Lines with the string "orange" in the data below: report how many there are, and write nothing but the number.

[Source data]
******************************
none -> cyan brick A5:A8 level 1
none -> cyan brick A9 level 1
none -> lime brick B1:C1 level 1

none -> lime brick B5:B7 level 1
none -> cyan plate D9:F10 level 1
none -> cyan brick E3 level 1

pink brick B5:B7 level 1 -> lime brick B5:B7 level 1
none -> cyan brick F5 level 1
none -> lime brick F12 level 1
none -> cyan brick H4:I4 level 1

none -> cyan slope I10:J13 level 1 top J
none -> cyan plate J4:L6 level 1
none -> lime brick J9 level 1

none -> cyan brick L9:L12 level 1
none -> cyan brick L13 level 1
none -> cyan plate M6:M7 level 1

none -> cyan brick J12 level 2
******************************
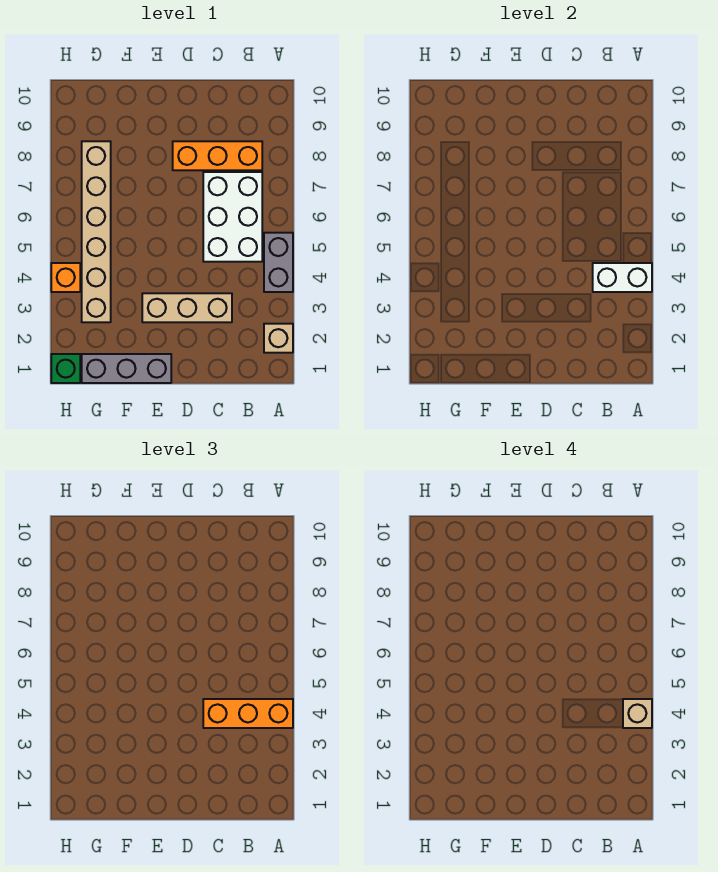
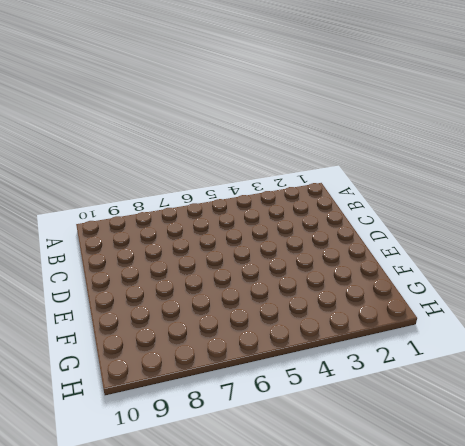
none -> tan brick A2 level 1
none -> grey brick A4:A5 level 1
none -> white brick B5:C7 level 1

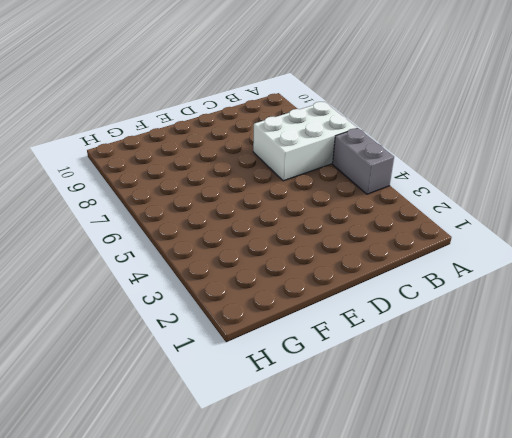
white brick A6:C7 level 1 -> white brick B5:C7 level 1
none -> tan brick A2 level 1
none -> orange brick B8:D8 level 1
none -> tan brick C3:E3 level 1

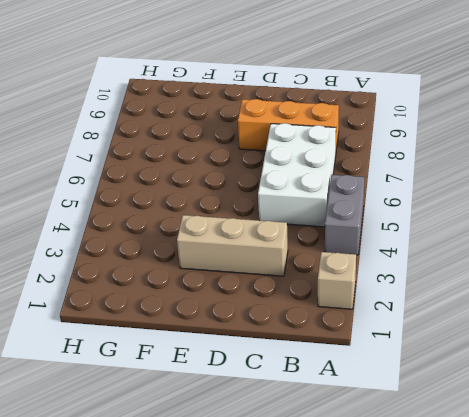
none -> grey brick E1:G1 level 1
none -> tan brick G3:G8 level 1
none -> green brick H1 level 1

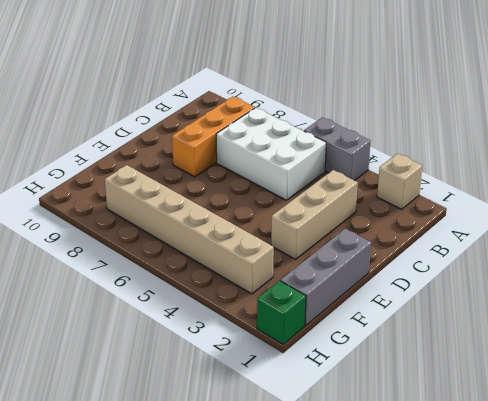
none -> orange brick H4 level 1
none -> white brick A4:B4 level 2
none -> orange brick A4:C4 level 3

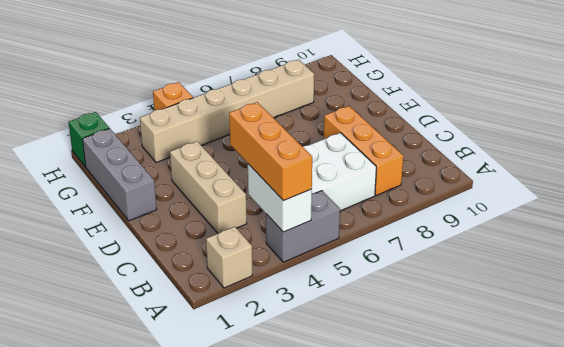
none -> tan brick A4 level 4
******************************
§ **REPLY TO THE EXERCISE**:
3